*What the task asks:*
Lines with the string "cyan" must each be copied from the listing.
----------
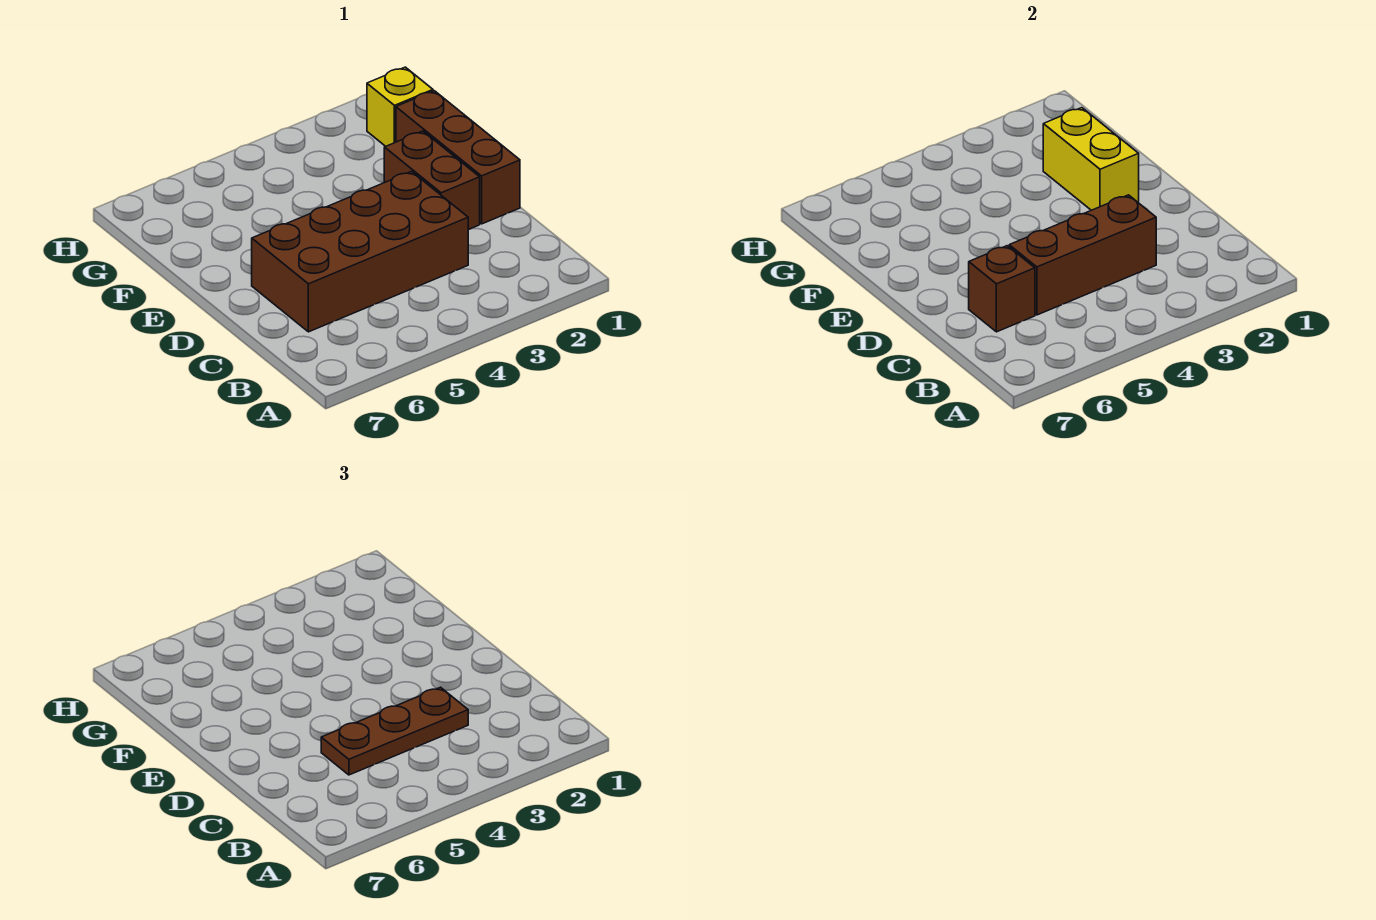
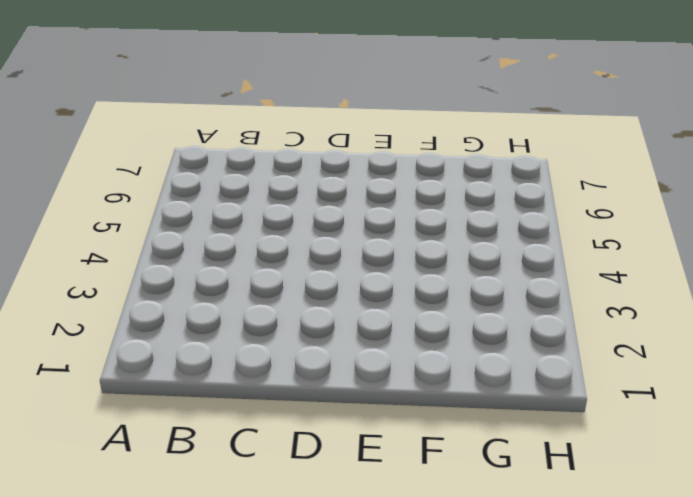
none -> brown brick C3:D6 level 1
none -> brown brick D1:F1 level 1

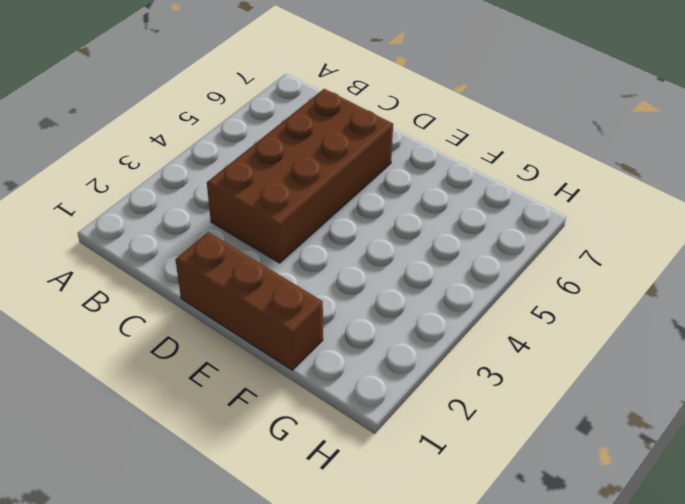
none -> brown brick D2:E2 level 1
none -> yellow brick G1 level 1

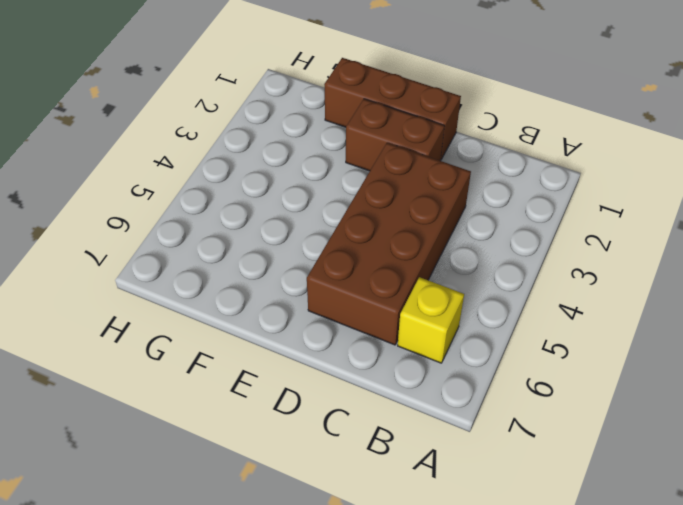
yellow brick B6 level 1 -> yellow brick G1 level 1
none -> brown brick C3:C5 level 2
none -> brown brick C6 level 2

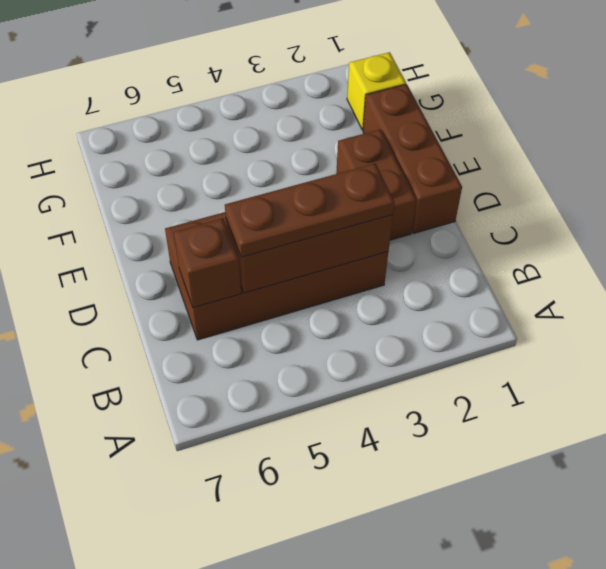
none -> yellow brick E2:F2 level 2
----------
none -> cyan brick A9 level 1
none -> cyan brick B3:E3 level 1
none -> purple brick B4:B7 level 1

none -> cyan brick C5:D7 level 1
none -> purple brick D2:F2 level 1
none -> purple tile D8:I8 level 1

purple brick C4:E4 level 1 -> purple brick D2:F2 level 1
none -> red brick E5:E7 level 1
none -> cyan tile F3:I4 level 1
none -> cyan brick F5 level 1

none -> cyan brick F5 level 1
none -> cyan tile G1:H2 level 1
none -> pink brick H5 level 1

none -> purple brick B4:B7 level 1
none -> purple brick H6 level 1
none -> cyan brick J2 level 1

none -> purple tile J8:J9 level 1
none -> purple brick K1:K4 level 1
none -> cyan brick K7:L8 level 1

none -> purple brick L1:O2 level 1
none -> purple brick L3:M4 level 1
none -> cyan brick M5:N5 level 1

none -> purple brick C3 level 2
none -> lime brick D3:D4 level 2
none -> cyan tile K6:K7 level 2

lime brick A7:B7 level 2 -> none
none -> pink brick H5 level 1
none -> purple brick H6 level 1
----------
*Response box:*
none -> cyan brick A9 level 1
none -> cyan brick B3:E3 level 1
none -> cyan brick C5:D7 level 1
none -> cyan tile F3:I4 level 1
none -> cyan brick F5 level 1
none -> cyan brick F5 level 1
none -> cyan tile G1:H2 level 1
none -> cyan brick J2 level 1
none -> cyan brick K7:L8 level 1
none -> cyan brick M5:N5 level 1
none -> cyan tile K6:K7 level 2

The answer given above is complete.